=== WHAT TO PRODUCE ===
Using the material below, copy every line where "pixel" appears.

=== EXTRACTED RECORDS ===
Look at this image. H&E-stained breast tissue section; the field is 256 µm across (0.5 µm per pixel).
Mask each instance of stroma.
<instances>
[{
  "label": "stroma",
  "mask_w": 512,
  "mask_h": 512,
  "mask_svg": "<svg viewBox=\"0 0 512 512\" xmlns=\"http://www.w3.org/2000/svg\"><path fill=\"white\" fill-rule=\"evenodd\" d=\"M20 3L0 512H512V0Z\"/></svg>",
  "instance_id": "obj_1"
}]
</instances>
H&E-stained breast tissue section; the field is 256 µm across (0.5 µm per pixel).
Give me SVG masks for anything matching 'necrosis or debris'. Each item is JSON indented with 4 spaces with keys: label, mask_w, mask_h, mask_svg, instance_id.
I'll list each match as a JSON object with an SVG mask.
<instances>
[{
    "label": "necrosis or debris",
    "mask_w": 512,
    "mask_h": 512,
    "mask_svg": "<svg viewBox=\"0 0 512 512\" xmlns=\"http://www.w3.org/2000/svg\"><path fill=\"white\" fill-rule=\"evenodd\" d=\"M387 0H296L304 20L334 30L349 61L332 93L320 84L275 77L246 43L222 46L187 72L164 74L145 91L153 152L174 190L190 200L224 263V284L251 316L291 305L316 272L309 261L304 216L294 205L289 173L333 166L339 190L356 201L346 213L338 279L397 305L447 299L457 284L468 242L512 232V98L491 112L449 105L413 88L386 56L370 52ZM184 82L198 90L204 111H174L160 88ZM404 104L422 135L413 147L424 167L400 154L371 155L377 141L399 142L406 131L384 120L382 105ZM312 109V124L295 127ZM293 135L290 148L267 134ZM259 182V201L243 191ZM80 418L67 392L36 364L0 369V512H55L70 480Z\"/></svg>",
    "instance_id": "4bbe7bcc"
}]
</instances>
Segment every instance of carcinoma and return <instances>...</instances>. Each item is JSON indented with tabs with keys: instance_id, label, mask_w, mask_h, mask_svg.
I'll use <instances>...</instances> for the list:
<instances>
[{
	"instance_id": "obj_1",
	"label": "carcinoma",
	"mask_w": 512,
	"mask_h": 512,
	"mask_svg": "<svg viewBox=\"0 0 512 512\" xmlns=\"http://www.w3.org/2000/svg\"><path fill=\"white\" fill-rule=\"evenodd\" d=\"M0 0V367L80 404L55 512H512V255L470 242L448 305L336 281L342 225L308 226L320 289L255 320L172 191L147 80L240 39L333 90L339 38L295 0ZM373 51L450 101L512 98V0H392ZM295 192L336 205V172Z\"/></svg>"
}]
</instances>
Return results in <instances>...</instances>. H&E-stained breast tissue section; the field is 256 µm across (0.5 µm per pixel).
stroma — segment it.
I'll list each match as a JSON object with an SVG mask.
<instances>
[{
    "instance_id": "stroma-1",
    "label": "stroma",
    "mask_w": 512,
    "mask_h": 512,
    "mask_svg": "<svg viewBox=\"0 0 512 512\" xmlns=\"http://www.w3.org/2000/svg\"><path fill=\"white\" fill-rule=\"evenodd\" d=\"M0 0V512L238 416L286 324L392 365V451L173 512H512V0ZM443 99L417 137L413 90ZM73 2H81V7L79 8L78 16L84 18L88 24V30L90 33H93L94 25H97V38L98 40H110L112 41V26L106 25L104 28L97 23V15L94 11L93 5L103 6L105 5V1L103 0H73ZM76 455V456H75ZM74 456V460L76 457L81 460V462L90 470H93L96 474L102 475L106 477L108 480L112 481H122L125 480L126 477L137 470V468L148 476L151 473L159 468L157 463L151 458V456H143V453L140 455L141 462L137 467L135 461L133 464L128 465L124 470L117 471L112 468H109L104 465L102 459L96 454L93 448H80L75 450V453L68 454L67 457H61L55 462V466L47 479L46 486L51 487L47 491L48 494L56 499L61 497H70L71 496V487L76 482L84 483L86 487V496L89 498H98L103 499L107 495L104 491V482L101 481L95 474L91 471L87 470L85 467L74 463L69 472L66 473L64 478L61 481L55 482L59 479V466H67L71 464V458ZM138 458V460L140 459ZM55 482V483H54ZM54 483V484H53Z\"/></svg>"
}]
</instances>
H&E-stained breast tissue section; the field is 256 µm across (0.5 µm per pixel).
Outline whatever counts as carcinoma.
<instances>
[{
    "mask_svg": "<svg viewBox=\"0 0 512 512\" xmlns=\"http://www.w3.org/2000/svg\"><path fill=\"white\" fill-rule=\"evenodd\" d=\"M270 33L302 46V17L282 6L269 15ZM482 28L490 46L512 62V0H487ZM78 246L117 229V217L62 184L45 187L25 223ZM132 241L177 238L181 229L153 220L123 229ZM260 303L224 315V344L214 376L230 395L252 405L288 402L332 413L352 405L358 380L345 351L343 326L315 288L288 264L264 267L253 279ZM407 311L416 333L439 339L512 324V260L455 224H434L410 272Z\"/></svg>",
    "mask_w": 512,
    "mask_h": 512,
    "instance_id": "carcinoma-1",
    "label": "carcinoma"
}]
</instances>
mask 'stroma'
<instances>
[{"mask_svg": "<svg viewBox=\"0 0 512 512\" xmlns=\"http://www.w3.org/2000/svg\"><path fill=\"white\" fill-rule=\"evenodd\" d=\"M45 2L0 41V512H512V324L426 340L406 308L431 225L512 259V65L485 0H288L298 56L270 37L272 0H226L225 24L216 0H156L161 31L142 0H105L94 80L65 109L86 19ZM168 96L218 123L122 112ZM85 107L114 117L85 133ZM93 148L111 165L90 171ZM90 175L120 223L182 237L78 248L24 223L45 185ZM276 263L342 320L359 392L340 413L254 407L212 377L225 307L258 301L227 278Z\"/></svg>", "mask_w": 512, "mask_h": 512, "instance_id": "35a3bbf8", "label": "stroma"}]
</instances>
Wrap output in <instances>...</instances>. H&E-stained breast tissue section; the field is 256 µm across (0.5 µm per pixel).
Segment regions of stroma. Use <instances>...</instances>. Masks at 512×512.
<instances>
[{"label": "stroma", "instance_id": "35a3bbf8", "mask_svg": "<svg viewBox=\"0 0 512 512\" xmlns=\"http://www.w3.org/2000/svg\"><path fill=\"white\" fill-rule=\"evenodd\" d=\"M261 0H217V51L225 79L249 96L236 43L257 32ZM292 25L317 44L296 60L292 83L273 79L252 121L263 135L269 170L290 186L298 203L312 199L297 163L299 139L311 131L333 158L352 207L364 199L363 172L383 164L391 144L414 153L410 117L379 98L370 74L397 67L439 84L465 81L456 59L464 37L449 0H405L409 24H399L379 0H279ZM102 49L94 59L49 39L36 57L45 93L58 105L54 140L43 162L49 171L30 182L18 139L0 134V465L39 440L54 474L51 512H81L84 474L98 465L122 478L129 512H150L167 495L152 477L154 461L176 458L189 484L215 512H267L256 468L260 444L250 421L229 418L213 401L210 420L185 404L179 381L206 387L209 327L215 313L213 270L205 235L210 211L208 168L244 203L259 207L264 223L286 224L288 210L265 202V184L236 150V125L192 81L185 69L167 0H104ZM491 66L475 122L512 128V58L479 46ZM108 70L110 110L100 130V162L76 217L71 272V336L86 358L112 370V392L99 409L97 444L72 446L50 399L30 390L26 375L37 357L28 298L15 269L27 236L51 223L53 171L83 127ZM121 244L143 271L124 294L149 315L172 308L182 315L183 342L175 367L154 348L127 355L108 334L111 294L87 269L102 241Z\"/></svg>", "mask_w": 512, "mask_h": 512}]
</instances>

=== EXERCISE OUTPUT ===
Look at this image. H&E-stained breast tissue section; the field is 256 µm across (0.5 µm per pixel).
H&E-stained breast tissue section; the field is 256 µm across (0.5 µm per pixel).
Return results in <instances>...</instances>. H&E-stained breast tissue section; the field is 256 µm across (0.5 µm per pixel).
H&E-stained breast tissue section; the field is 256 µm across (0.5 µm per pixel).
Wrap output in <instances>...</instances>. H&E-stained breast tissue section; the field is 256 µm across (0.5 µm per pixel).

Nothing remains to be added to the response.